— Supplied information —
----
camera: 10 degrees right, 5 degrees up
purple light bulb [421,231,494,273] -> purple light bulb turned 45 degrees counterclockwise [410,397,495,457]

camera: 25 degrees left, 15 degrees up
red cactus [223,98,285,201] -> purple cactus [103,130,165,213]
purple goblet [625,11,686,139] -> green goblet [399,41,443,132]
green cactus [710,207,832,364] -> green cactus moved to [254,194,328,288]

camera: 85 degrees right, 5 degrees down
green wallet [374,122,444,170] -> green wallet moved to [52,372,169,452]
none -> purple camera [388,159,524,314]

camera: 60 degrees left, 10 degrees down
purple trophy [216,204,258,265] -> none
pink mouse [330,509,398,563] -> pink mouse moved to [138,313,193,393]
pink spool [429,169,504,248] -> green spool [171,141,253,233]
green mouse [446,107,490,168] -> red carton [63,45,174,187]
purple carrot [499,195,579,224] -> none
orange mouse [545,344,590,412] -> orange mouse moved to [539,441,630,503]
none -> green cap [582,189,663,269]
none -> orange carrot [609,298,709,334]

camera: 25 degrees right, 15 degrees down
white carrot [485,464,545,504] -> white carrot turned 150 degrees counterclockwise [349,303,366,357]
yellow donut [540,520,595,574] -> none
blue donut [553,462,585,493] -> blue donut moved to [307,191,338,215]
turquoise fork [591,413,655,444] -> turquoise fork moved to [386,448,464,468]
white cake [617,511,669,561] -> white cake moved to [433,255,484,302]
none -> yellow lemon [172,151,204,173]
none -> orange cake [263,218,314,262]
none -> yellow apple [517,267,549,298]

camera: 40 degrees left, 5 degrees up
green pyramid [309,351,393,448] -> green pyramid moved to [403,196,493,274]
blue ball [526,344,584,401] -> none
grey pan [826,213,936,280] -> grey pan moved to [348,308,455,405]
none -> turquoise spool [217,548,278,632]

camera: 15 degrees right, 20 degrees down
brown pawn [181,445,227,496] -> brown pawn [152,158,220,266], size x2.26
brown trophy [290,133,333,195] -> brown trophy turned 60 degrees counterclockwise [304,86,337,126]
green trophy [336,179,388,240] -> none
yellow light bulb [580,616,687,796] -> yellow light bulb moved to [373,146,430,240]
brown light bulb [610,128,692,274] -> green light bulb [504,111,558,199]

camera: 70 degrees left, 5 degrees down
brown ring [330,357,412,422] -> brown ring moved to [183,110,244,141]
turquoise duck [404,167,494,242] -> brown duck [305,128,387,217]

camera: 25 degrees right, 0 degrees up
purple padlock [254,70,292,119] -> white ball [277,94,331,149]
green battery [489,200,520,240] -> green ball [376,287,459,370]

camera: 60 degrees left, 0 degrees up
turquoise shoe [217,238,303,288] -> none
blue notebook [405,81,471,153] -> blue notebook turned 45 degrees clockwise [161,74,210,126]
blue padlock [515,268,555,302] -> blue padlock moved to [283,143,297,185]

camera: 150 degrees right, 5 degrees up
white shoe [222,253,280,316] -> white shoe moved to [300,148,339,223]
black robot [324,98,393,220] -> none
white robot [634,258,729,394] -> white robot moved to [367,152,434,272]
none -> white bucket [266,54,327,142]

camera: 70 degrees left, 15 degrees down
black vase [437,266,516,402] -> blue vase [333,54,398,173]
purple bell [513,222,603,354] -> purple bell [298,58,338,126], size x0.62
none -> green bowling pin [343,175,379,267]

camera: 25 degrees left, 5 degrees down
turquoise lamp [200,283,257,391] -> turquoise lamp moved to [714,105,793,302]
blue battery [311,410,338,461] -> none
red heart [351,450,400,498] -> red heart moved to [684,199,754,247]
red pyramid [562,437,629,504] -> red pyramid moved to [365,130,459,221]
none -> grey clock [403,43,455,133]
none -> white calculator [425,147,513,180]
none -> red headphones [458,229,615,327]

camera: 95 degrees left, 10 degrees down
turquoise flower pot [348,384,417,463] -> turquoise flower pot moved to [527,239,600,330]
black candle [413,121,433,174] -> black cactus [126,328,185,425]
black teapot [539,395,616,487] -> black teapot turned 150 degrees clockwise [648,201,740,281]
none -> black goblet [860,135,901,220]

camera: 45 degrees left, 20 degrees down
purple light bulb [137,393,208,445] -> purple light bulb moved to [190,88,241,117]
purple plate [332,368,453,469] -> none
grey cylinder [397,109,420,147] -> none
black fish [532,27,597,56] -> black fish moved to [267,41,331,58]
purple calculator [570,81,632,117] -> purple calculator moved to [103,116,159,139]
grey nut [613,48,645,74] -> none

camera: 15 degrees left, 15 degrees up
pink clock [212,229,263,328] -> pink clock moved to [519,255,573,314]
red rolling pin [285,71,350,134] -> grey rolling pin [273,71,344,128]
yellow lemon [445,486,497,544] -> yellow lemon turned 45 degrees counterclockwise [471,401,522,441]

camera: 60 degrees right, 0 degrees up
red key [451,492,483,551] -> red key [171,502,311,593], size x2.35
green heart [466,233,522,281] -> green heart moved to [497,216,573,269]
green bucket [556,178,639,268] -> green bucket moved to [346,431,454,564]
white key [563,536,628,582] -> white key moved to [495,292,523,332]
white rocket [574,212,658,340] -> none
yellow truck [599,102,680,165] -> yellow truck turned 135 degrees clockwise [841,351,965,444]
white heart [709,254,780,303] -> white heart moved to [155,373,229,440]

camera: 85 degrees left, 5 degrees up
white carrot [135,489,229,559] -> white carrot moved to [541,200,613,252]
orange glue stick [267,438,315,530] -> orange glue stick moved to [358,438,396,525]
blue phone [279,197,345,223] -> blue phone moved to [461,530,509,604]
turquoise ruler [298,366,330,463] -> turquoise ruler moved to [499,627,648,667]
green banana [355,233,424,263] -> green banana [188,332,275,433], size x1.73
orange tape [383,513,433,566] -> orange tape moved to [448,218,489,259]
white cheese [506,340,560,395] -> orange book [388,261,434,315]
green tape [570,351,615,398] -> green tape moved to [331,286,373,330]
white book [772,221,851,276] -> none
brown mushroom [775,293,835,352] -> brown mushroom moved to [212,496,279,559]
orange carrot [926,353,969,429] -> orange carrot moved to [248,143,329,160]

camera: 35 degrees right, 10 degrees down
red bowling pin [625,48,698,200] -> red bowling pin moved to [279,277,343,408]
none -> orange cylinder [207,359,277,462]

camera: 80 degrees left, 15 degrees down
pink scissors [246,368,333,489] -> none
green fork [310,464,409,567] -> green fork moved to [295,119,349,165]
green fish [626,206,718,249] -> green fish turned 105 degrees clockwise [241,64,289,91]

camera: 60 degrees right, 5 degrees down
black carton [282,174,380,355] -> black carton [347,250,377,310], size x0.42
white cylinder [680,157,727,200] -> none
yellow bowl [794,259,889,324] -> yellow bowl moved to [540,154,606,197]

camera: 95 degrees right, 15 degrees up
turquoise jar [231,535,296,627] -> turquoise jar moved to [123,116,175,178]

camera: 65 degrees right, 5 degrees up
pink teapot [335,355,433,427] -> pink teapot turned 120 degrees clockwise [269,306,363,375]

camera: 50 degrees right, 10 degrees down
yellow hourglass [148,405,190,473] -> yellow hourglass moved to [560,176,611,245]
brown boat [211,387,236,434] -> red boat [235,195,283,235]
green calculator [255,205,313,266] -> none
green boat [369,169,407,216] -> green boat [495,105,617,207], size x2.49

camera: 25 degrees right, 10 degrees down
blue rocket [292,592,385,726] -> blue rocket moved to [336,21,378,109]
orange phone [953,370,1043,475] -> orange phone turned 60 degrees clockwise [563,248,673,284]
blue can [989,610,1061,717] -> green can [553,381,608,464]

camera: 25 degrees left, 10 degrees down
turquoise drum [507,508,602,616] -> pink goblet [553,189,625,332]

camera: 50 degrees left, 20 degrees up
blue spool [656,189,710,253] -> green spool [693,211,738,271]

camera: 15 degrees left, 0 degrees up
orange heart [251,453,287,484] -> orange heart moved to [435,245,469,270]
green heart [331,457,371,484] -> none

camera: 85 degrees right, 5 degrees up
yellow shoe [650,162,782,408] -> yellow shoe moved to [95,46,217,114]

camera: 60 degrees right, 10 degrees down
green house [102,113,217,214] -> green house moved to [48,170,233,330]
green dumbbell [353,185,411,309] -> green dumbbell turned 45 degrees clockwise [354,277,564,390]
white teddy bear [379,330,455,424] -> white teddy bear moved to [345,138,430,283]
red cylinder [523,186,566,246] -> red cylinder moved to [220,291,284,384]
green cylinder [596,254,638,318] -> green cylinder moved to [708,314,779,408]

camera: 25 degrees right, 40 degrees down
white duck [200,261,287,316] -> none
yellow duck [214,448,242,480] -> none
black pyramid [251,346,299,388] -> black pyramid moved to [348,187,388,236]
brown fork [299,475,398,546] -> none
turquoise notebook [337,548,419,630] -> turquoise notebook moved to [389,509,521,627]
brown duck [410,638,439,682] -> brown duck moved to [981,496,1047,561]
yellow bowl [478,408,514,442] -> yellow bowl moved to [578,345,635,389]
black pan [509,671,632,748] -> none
----
— Task directions —
Above are the entries. Output exactly the lines beginning with the line that has "none -> red headphones [458,229,615,327]" and ending with the line that has "purple light bulb [137,393,208,445]".

— Result below —
none -> red headphones [458,229,615,327]

camera: 95 degrees left, 10 degrees down
turquoise flower pot [348,384,417,463] -> turquoise flower pot moved to [527,239,600,330]
black candle [413,121,433,174] -> black cactus [126,328,185,425]
black teapot [539,395,616,487] -> black teapot turned 150 degrees clockwise [648,201,740,281]
none -> black goblet [860,135,901,220]

camera: 45 degrees left, 20 degrees down
purple light bulb [137,393,208,445] -> purple light bulb moved to [190,88,241,117]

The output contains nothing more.